→ Instructions to follow: Reproduce every item below word for word, omitting the pictures from your answer.

*****

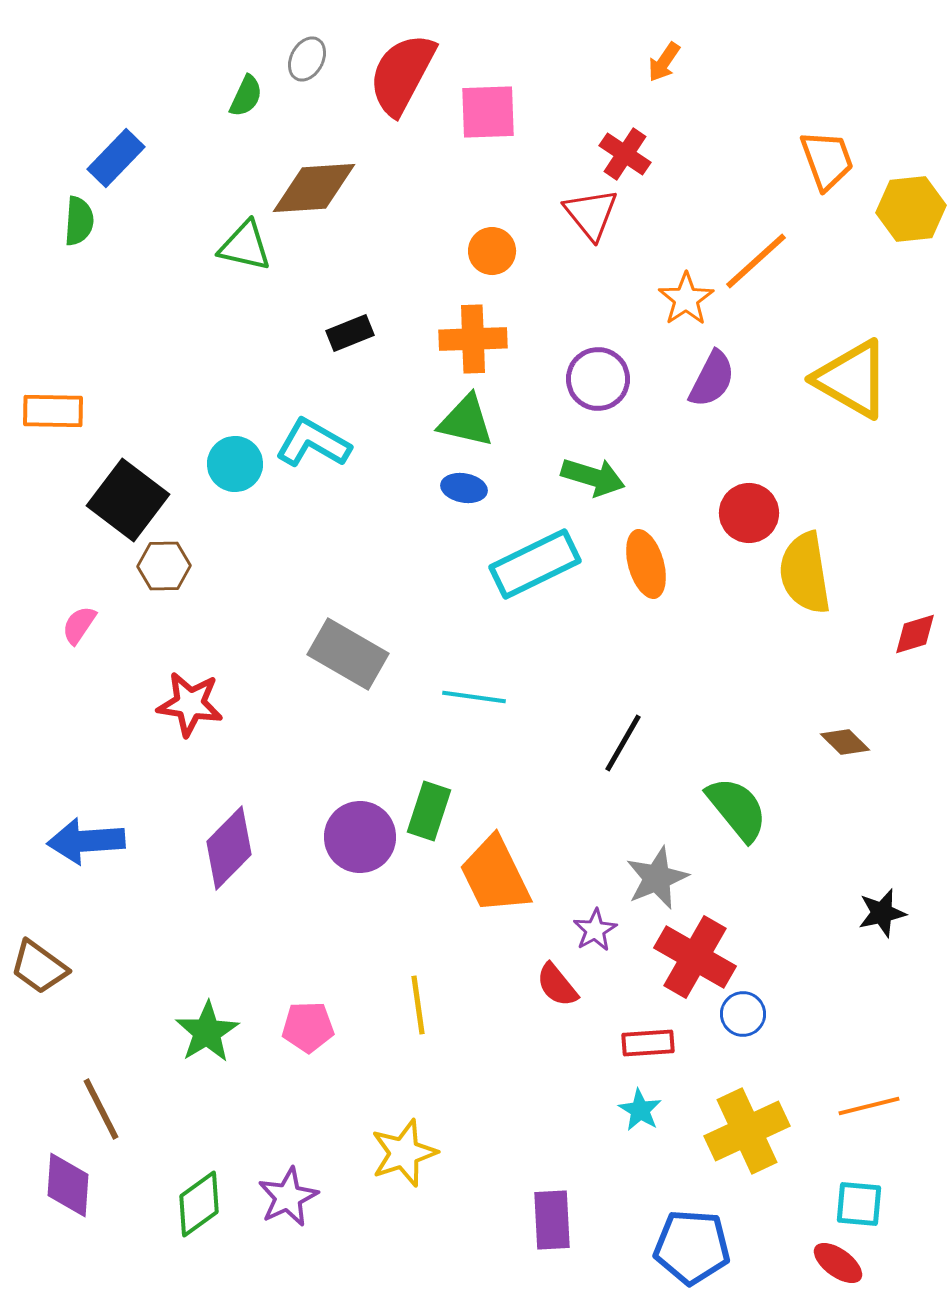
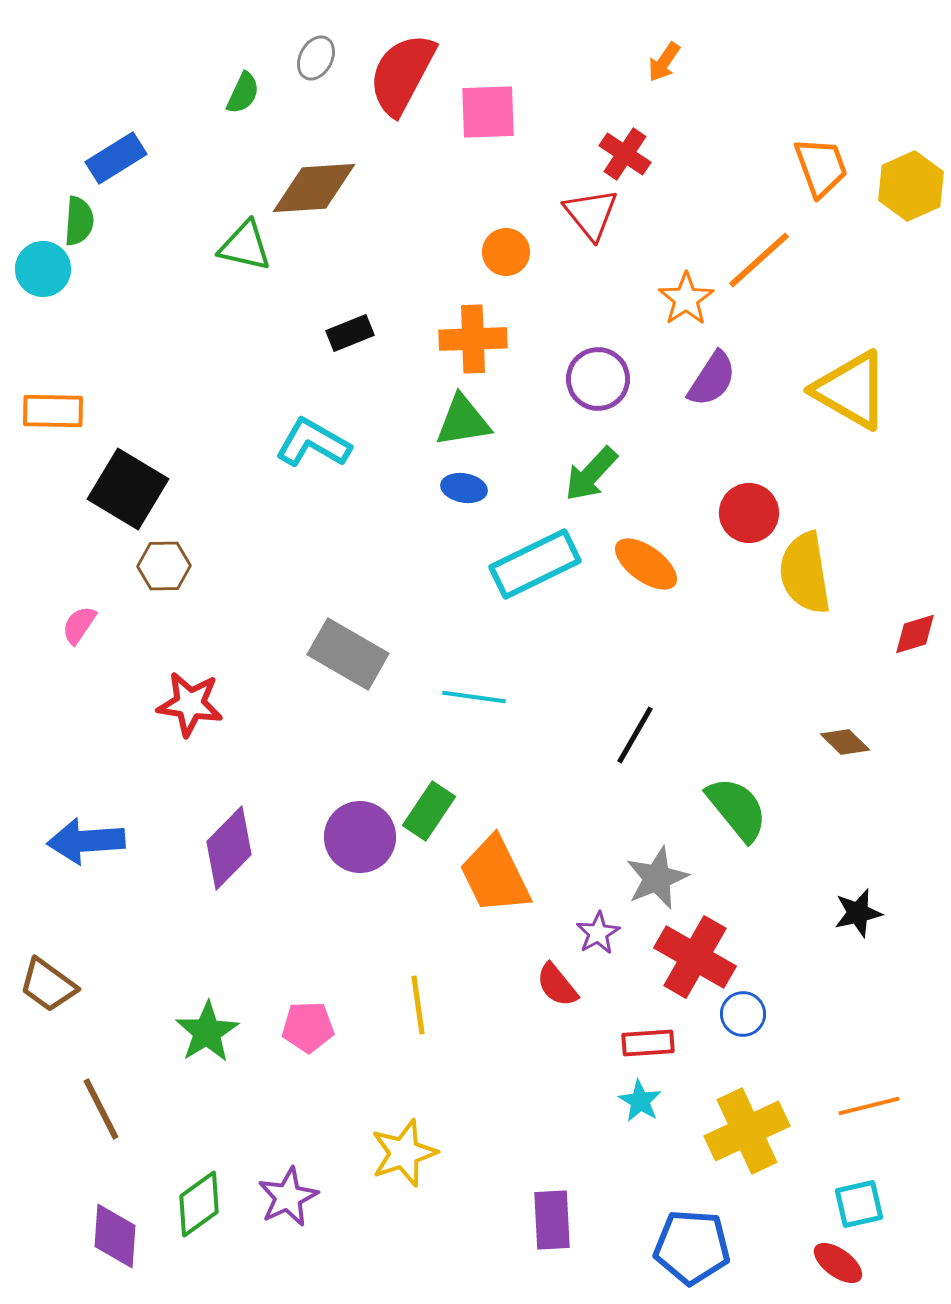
gray ellipse at (307, 59): moved 9 px right, 1 px up
green semicircle at (246, 96): moved 3 px left, 3 px up
blue rectangle at (116, 158): rotated 14 degrees clockwise
orange trapezoid at (827, 160): moved 6 px left, 7 px down
yellow hexagon at (911, 209): moved 23 px up; rotated 18 degrees counterclockwise
orange circle at (492, 251): moved 14 px right, 1 px down
orange line at (756, 261): moved 3 px right, 1 px up
purple semicircle at (712, 379): rotated 6 degrees clockwise
yellow triangle at (852, 379): moved 1 px left, 11 px down
green triangle at (466, 421): moved 3 px left; rotated 22 degrees counterclockwise
cyan circle at (235, 464): moved 192 px left, 195 px up
green arrow at (593, 477): moved 2 px left, 3 px up; rotated 116 degrees clockwise
black square at (128, 500): moved 11 px up; rotated 6 degrees counterclockwise
orange ellipse at (646, 564): rotated 38 degrees counterclockwise
black line at (623, 743): moved 12 px right, 8 px up
green rectangle at (429, 811): rotated 16 degrees clockwise
black star at (882, 913): moved 24 px left
purple star at (595, 930): moved 3 px right, 3 px down
brown trapezoid at (39, 967): moved 9 px right, 18 px down
cyan star at (640, 1110): moved 9 px up
purple diamond at (68, 1185): moved 47 px right, 51 px down
cyan square at (859, 1204): rotated 18 degrees counterclockwise
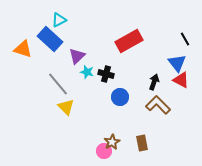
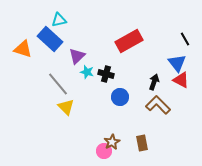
cyan triangle: rotated 14 degrees clockwise
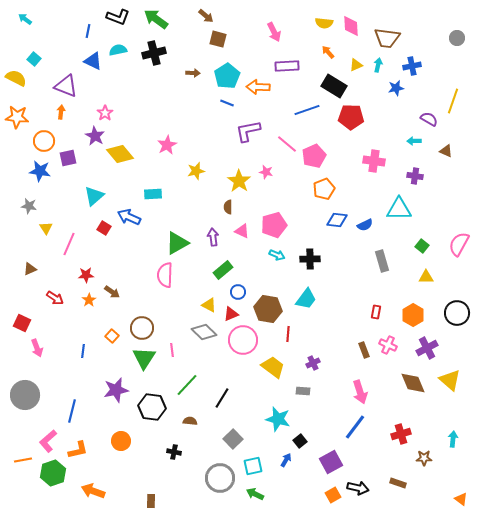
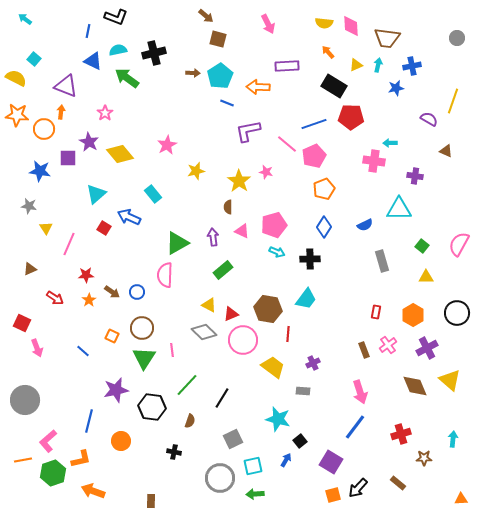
black L-shape at (118, 17): moved 2 px left
green arrow at (156, 19): moved 29 px left, 59 px down
pink arrow at (274, 32): moved 6 px left, 8 px up
cyan pentagon at (227, 76): moved 7 px left
blue line at (307, 110): moved 7 px right, 14 px down
orange star at (17, 117): moved 2 px up
purple star at (95, 136): moved 6 px left, 6 px down
orange circle at (44, 141): moved 12 px up
cyan arrow at (414, 141): moved 24 px left, 2 px down
purple square at (68, 158): rotated 12 degrees clockwise
cyan rectangle at (153, 194): rotated 54 degrees clockwise
cyan triangle at (94, 196): moved 2 px right, 2 px up
blue diamond at (337, 220): moved 13 px left, 7 px down; rotated 65 degrees counterclockwise
cyan arrow at (277, 255): moved 3 px up
blue circle at (238, 292): moved 101 px left
orange square at (112, 336): rotated 16 degrees counterclockwise
pink cross at (388, 345): rotated 30 degrees clockwise
blue line at (83, 351): rotated 56 degrees counterclockwise
brown diamond at (413, 383): moved 2 px right, 3 px down
gray circle at (25, 395): moved 5 px down
blue line at (72, 411): moved 17 px right, 10 px down
brown semicircle at (190, 421): rotated 104 degrees clockwise
gray square at (233, 439): rotated 18 degrees clockwise
orange L-shape at (78, 450): moved 3 px right, 9 px down
purple square at (331, 462): rotated 30 degrees counterclockwise
brown rectangle at (398, 483): rotated 21 degrees clockwise
black arrow at (358, 488): rotated 120 degrees clockwise
green arrow at (255, 494): rotated 30 degrees counterclockwise
orange square at (333, 495): rotated 14 degrees clockwise
orange triangle at (461, 499): rotated 40 degrees counterclockwise
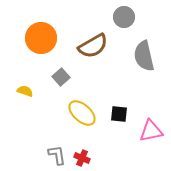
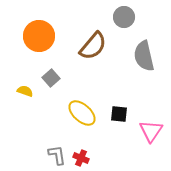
orange circle: moved 2 px left, 2 px up
brown semicircle: rotated 20 degrees counterclockwise
gray square: moved 10 px left, 1 px down
pink triangle: rotated 45 degrees counterclockwise
red cross: moved 1 px left
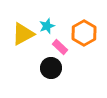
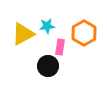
cyan star: rotated 14 degrees clockwise
pink rectangle: rotated 56 degrees clockwise
black circle: moved 3 px left, 2 px up
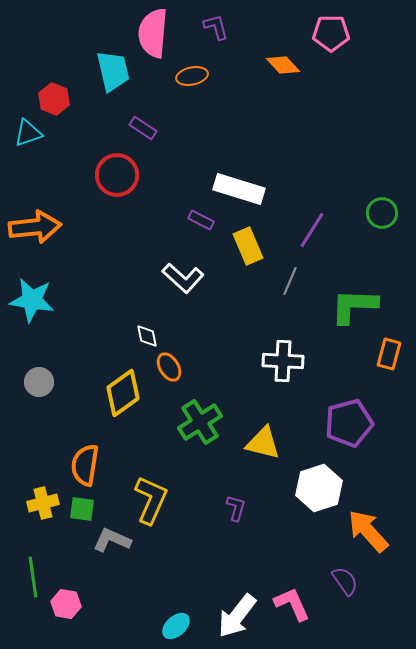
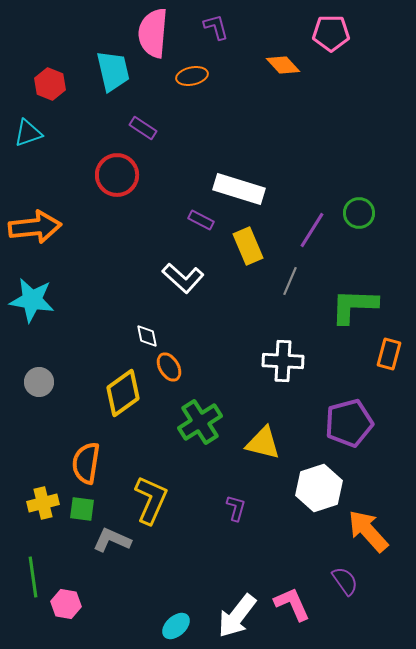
red hexagon at (54, 99): moved 4 px left, 15 px up
green circle at (382, 213): moved 23 px left
orange semicircle at (85, 465): moved 1 px right, 2 px up
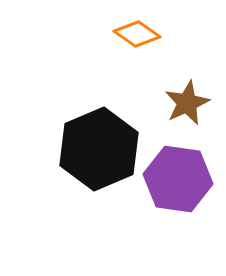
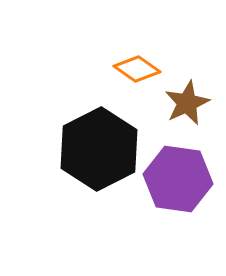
orange diamond: moved 35 px down
black hexagon: rotated 4 degrees counterclockwise
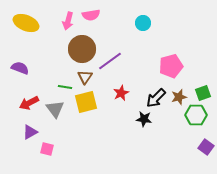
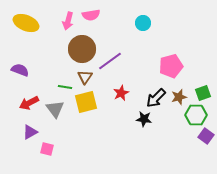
purple semicircle: moved 2 px down
purple square: moved 11 px up
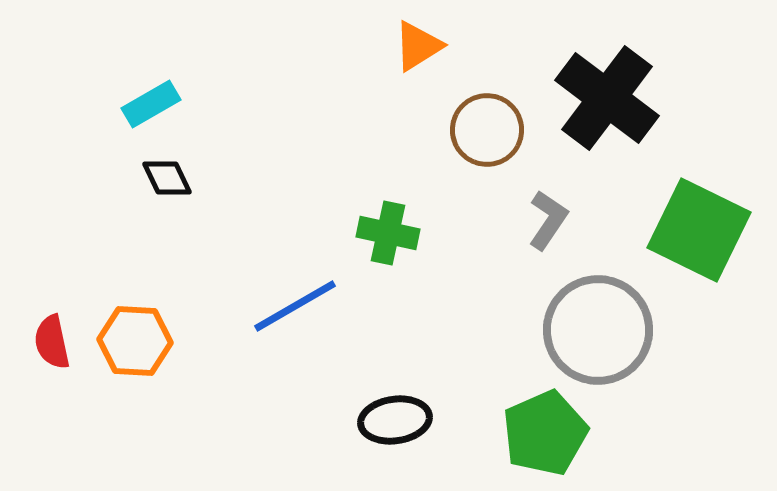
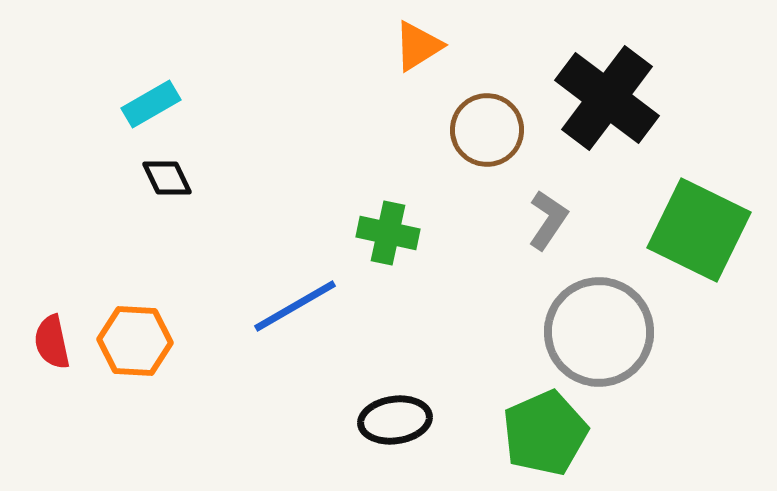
gray circle: moved 1 px right, 2 px down
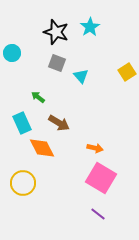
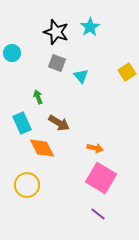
green arrow: rotated 32 degrees clockwise
yellow circle: moved 4 px right, 2 px down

*****

→ Response:
gray ellipse at (307, 59): moved 9 px right, 1 px up
green semicircle at (246, 96): moved 3 px left, 3 px up
blue rectangle at (116, 158): rotated 14 degrees clockwise
orange trapezoid at (827, 160): moved 6 px left, 7 px down
yellow hexagon at (911, 209): moved 23 px up; rotated 18 degrees counterclockwise
orange circle at (492, 251): moved 14 px right, 1 px down
orange line at (756, 261): moved 3 px right, 1 px up
purple semicircle at (712, 379): rotated 6 degrees clockwise
yellow triangle at (852, 379): moved 1 px left, 11 px down
green triangle at (466, 421): moved 3 px left; rotated 22 degrees counterclockwise
cyan circle at (235, 464): moved 192 px left, 195 px up
green arrow at (593, 477): moved 2 px left, 3 px up; rotated 116 degrees clockwise
black square at (128, 500): moved 11 px up; rotated 6 degrees counterclockwise
orange ellipse at (646, 564): rotated 38 degrees counterclockwise
black line at (623, 743): moved 12 px right, 8 px up
green rectangle at (429, 811): rotated 16 degrees clockwise
black star at (882, 913): moved 24 px left
purple star at (595, 930): moved 3 px right, 3 px down
brown trapezoid at (39, 967): moved 9 px right, 18 px down
cyan star at (640, 1110): moved 9 px up
purple diamond at (68, 1185): moved 47 px right, 51 px down
cyan square at (859, 1204): rotated 18 degrees counterclockwise
cyan triangle: rotated 14 degrees clockwise
black L-shape at (118, 17): moved 2 px left
green arrow at (156, 19): moved 29 px left, 59 px down
pink arrow at (274, 32): moved 6 px left, 8 px up
cyan pentagon at (227, 76): moved 7 px left
blue line at (307, 110): moved 7 px right, 14 px down
orange star at (17, 117): moved 2 px up
purple star at (95, 136): moved 6 px left, 6 px down
orange circle at (44, 141): moved 12 px up
cyan arrow at (414, 141): moved 24 px left, 2 px down
purple square at (68, 158): rotated 12 degrees clockwise
cyan rectangle at (153, 194): rotated 54 degrees clockwise
cyan triangle at (94, 196): moved 2 px right, 2 px up
blue diamond at (337, 220): moved 13 px left, 7 px down; rotated 65 degrees counterclockwise
cyan arrow at (277, 255): moved 3 px up
blue circle at (238, 292): moved 101 px left
orange square at (112, 336): rotated 16 degrees counterclockwise
pink cross at (388, 345): rotated 30 degrees clockwise
blue line at (83, 351): rotated 56 degrees counterclockwise
brown diamond at (413, 383): moved 2 px right, 3 px down
gray circle at (25, 395): moved 5 px down
blue line at (72, 411): moved 17 px right, 10 px down
brown semicircle at (190, 421): rotated 104 degrees clockwise
gray square at (233, 439): rotated 18 degrees clockwise
orange L-shape at (78, 450): moved 3 px right, 9 px down
purple square at (331, 462): rotated 30 degrees counterclockwise
brown rectangle at (398, 483): rotated 21 degrees clockwise
black arrow at (358, 488): rotated 120 degrees clockwise
green arrow at (255, 494): rotated 30 degrees counterclockwise
orange square at (333, 495): rotated 14 degrees clockwise
orange triangle at (461, 499): rotated 40 degrees counterclockwise
orange circle: moved 2 px left, 2 px up
brown semicircle: rotated 20 degrees counterclockwise
gray square: moved 10 px left, 1 px down
pink triangle: rotated 45 degrees counterclockwise
red cross: moved 1 px left
cyan star: rotated 14 degrees clockwise
pink rectangle: rotated 56 degrees clockwise
black circle: moved 3 px left, 2 px up
red hexagon at (54, 99): moved 4 px left, 15 px up
green circle at (382, 213): moved 23 px left
orange semicircle at (85, 465): moved 1 px right, 2 px up
orange diamond: moved 35 px down
black hexagon: rotated 4 degrees counterclockwise
purple semicircle: moved 2 px down
purple square: moved 11 px up
gray circle: moved 1 px right, 2 px down
green arrow: rotated 32 degrees clockwise
yellow circle: moved 4 px right, 2 px down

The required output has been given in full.